START EXTRACTED ENTRIES

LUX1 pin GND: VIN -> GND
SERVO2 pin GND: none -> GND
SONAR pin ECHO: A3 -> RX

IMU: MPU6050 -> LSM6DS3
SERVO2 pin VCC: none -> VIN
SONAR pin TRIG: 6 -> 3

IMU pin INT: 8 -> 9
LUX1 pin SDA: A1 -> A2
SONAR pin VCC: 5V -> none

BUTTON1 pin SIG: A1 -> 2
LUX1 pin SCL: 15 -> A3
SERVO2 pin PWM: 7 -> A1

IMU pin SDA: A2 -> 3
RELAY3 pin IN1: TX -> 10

END EXTRACTED ENTRIES

* [THE TASK] Retype the line containing "SERVO2 pin GND: none -> GND" and each line after it through the end of the listing, exactly, leaving out everything else.

* [COMPLETED EXERCISE]
SERVO2 pin GND: none -> GND
SONAR pin ECHO: A3 -> RX

IMU: MPU6050 -> LSM6DS3
SERVO2 pin VCC: none -> VIN
SONAR pin TRIG: 6 -> 3

IMU pin INT: 8 -> 9
LUX1 pin SDA: A1 -> A2
SONAR pin VCC: 5V -> none

BUTTON1 pin SIG: A1 -> 2
LUX1 pin SCL: 15 -> A3
SERVO2 pin PWM: 7 -> A1

IMU pin SDA: A2 -> 3
RELAY3 pin IN1: TX -> 10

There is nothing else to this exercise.